▶ _Data extracts_
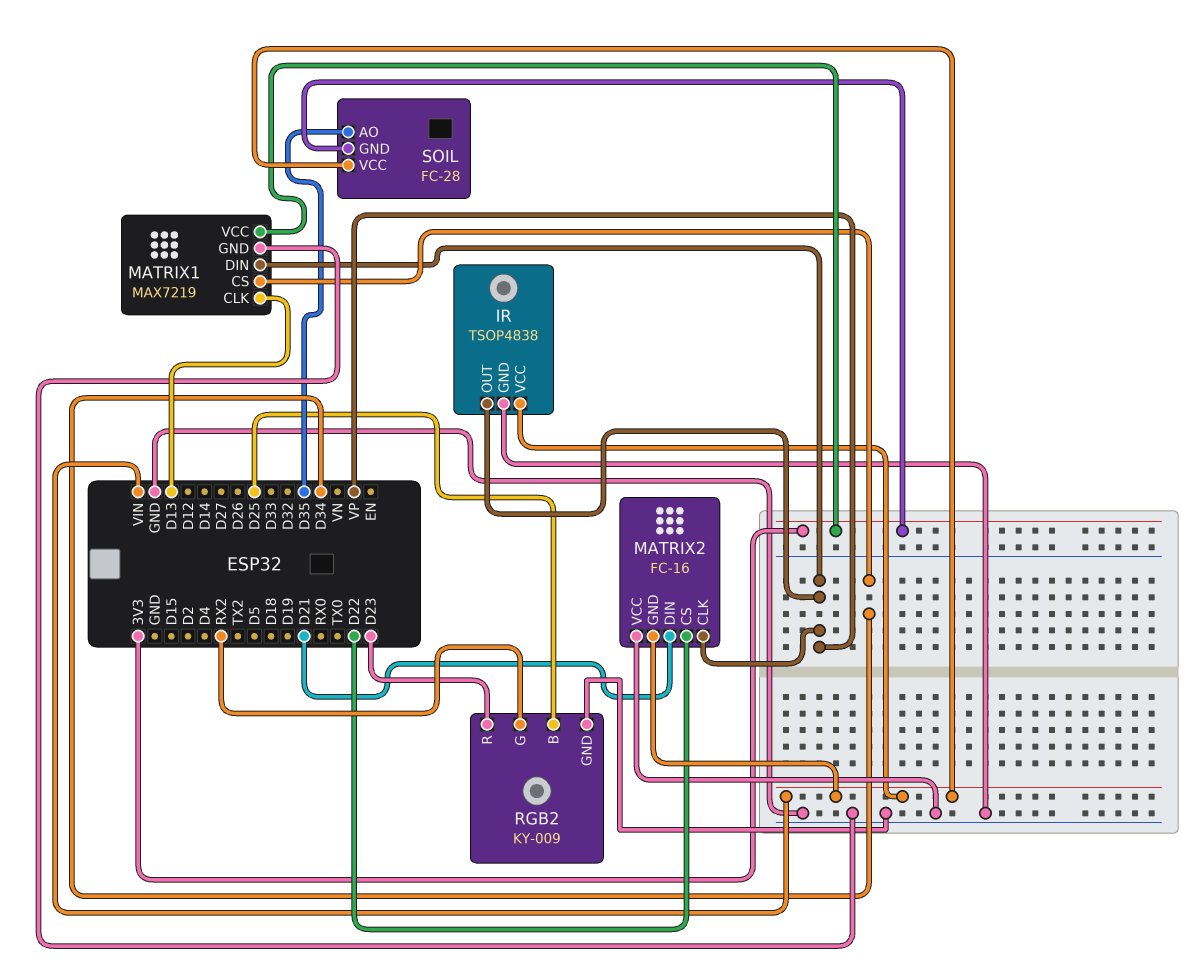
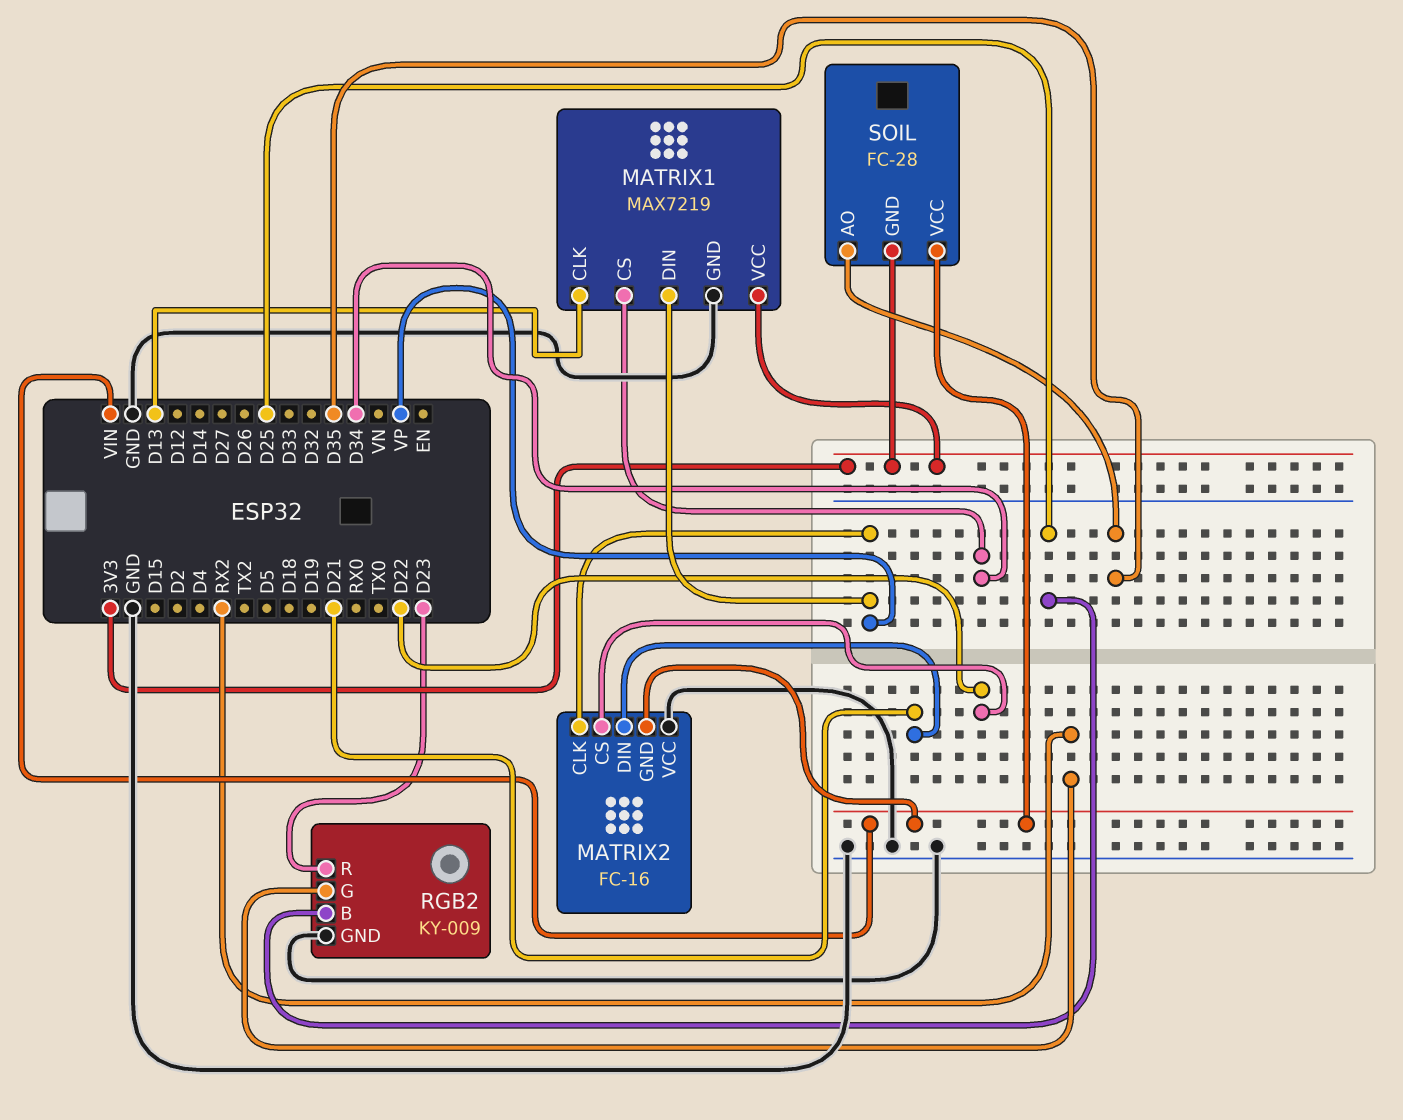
IR: TSOP4838 -> none
IR pin GND: GND -> none
IR pin OUT: VP -> none
IR pin VCC: VIN -> none

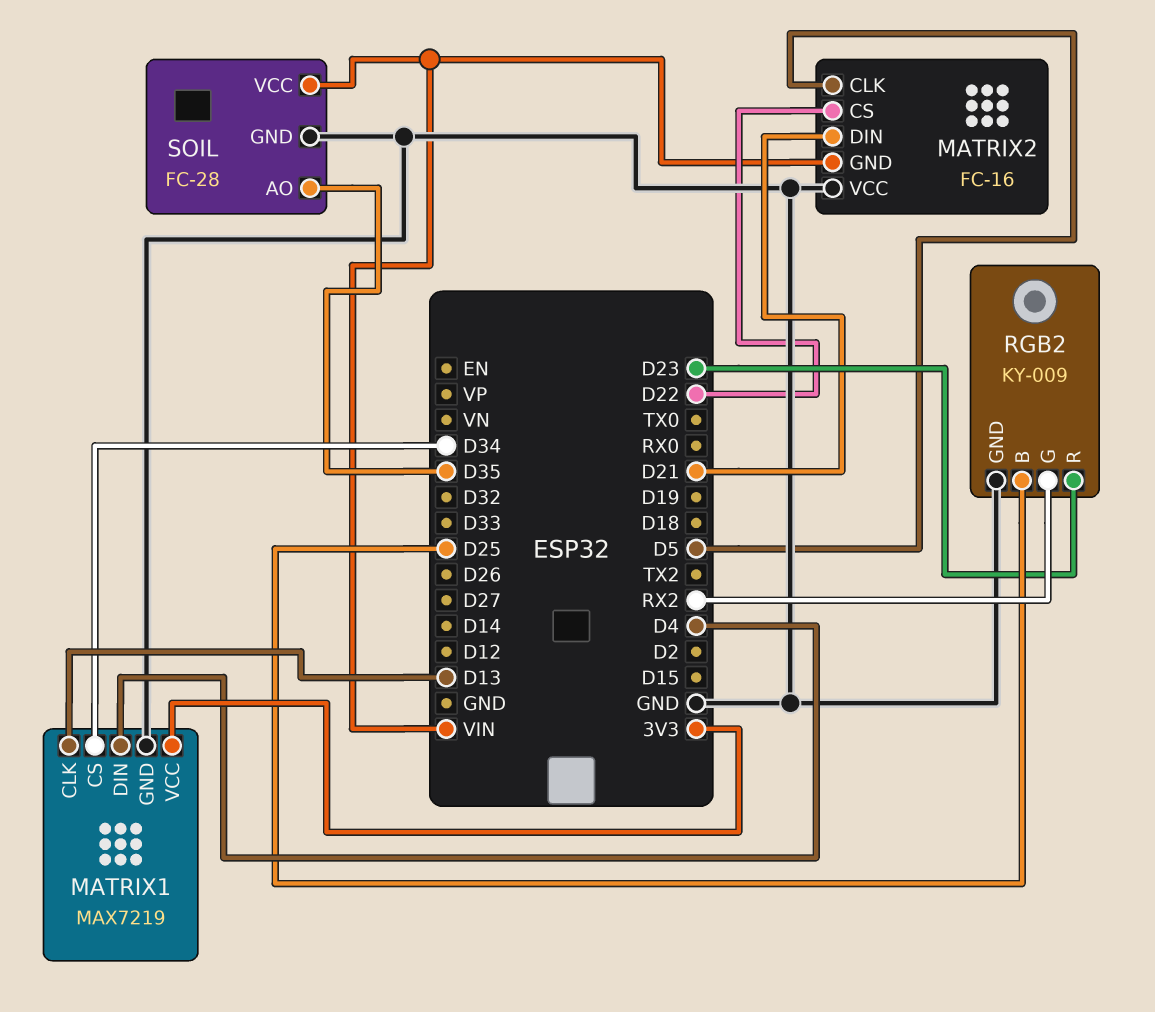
MATRIX1 pin DIN: VP -> D4
MATRIX2 pin CLK: VP -> D5
SOIL pin GND: 3V3 -> GND

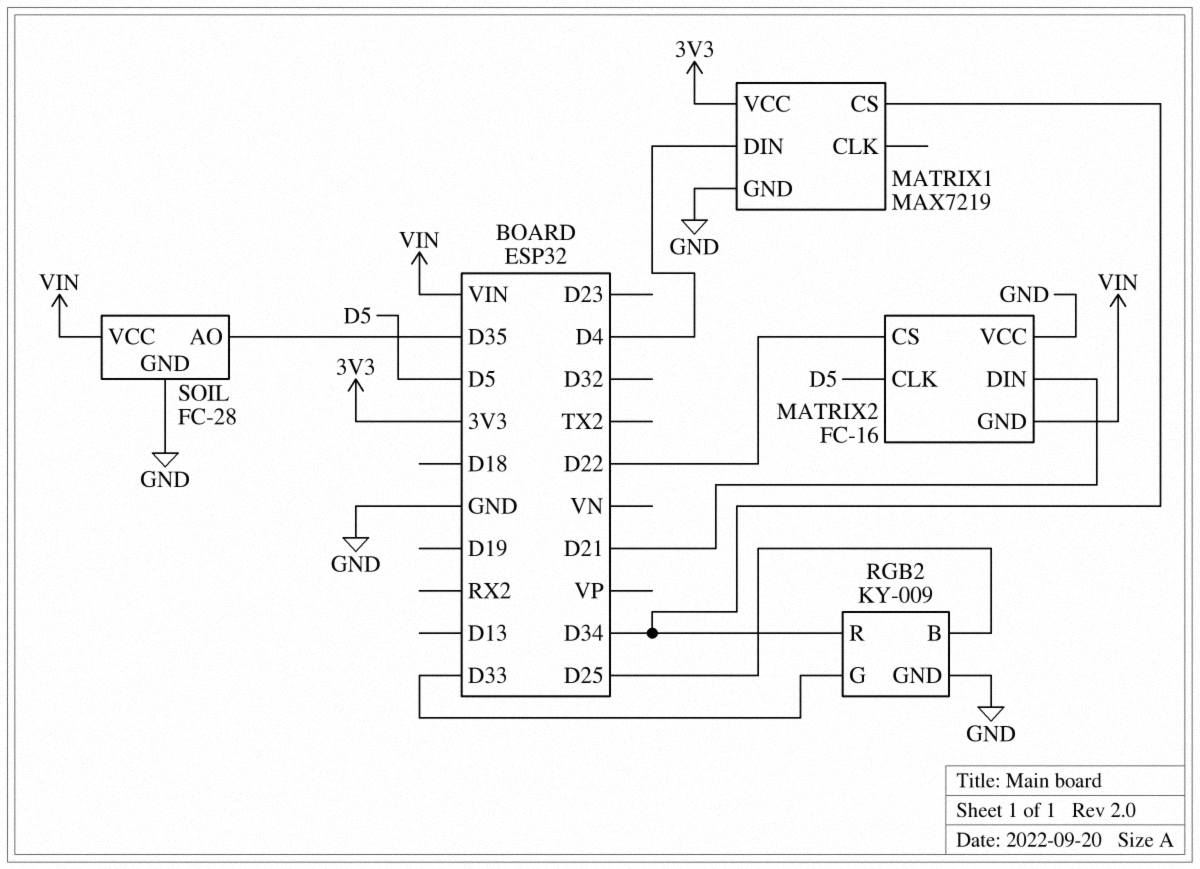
MATRIX1 pin CLK: D13 -> none
RGB2 pin G: RX2 -> D33
RGB2 pin R: D23 -> D34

▶ _Work item_
What you return should be all of the material above, exactly, and none of its pictures.

▶ _Completed task_
IR: TSOP4838 -> none
IR pin GND: GND -> none
IR pin OUT: VP -> none
IR pin VCC: VIN -> none

MATRIX1 pin DIN: VP -> D4
MATRIX2 pin CLK: VP -> D5
SOIL pin GND: 3V3 -> GND

MATRIX1 pin CLK: D13 -> none
RGB2 pin G: RX2 -> D33
RGB2 pin R: D23 -> D34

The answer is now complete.